───── RAW DATA ─────

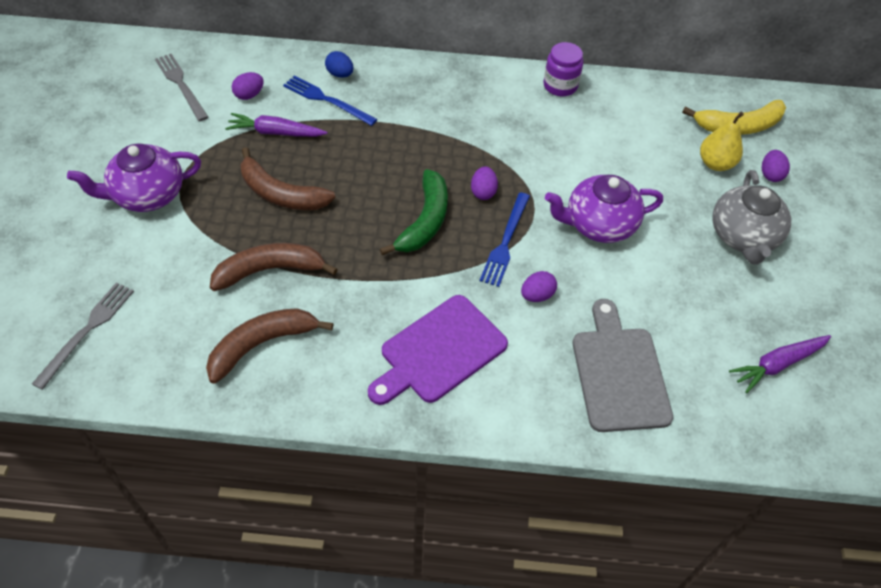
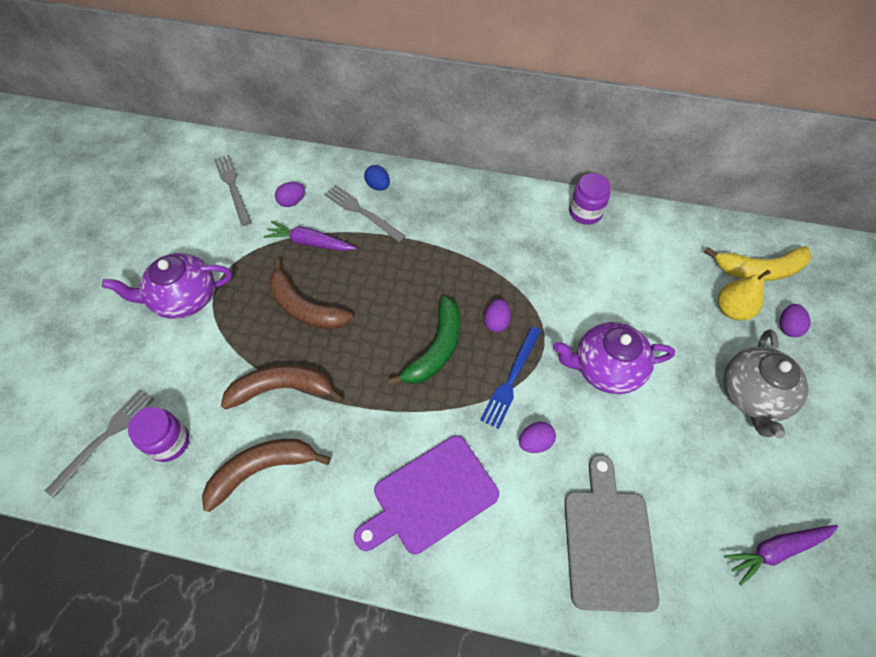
camera: 10 degrees right, 5 degrees up
blue fork [283,76,377,126] -> grey fork [324,185,406,242]
none -> purple jar [128,407,189,462]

─────

**PROBLEM DESCRIPTION**
Please transcribe exactly the line containing "blue fork [283,76,377,126]" and every line after it to the end of the data, and no other lines.

**TASK OUTPUT**
blue fork [283,76,377,126] -> grey fork [324,185,406,242]
none -> purple jar [128,407,189,462]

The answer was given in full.